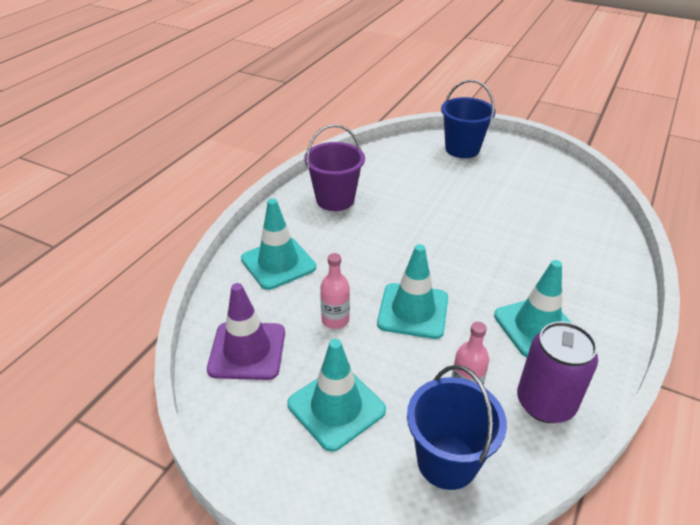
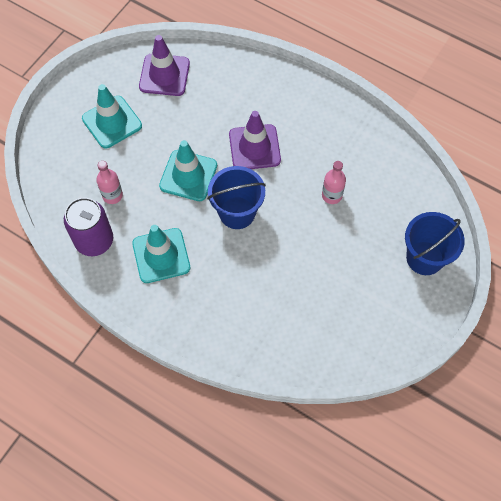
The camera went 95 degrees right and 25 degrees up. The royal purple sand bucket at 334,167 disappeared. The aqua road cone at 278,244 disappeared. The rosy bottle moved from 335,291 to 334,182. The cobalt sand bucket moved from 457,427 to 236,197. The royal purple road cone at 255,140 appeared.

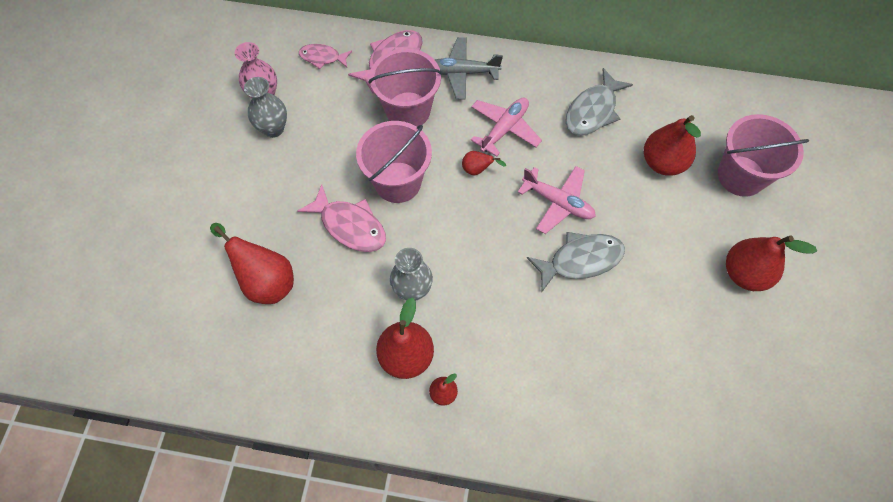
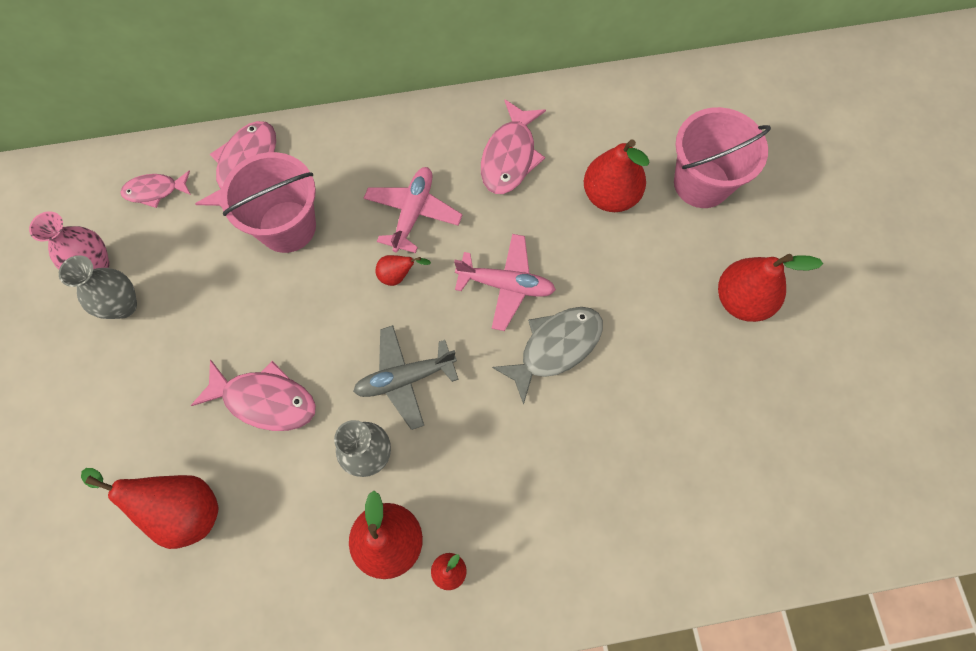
The camera went 20 degrees left and 5 degrees up. The ash-grey toy plane moved from 469,68 to 405,377. The ash-grey toy fish at 599,102 became the rosy toy fish at 513,147. The rosy sand bucket at 394,162 disappeared.

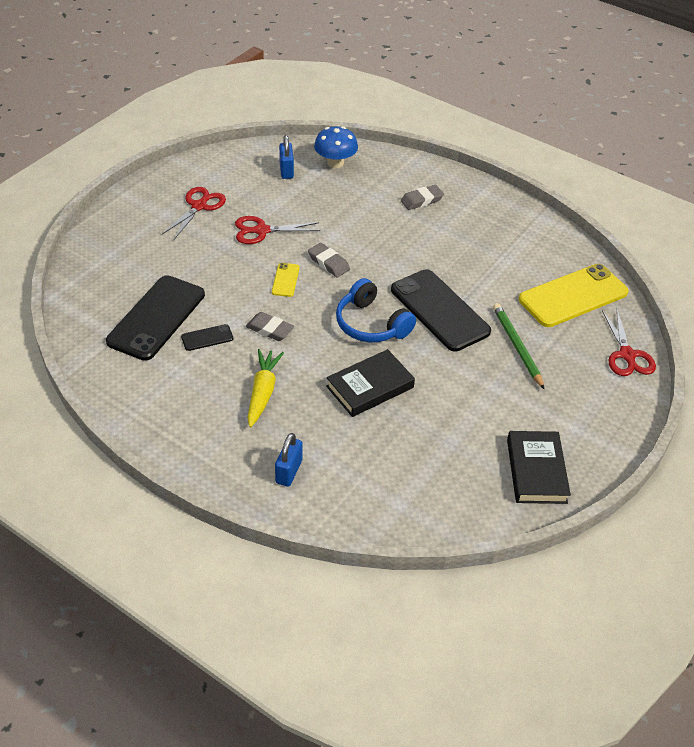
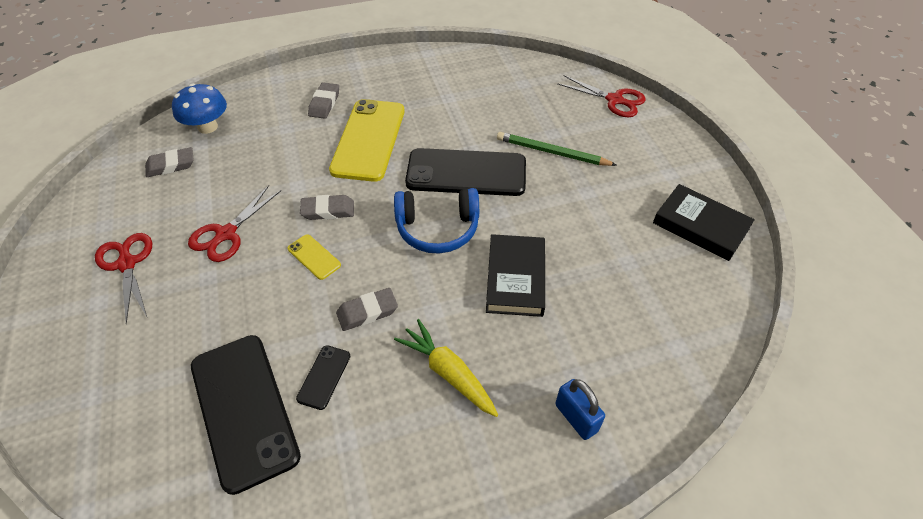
The camera went 50 degrees left and 5 degrees up. The cobalt padlock at 286,157 was replaced by the ash-grey gum eraser at 169,162. The golden mobile phone moved from 573,295 to 367,140.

→ **Your task**
After removing the pictures, restate the whole listing above word for word.

→ **Answer box**
The camera went 95 degrees right and 25 degrees up. The royal purple sand bucket at 334,167 disappeared. The aqua road cone at 278,244 disappeared. The rosy bottle moved from 335,291 to 334,182. The cobalt sand bucket moved from 457,427 to 236,197. The royal purple road cone at 255,140 appeared.

The camera went 20 degrees left and 5 degrees up. The ash-grey toy plane moved from 469,68 to 405,377. The ash-grey toy fish at 599,102 became the rosy toy fish at 513,147. The rosy sand bucket at 394,162 disappeared.

The camera went 50 degrees left and 5 degrees up. The cobalt padlock at 286,157 was replaced by the ash-grey gum eraser at 169,162. The golden mobile phone moved from 573,295 to 367,140.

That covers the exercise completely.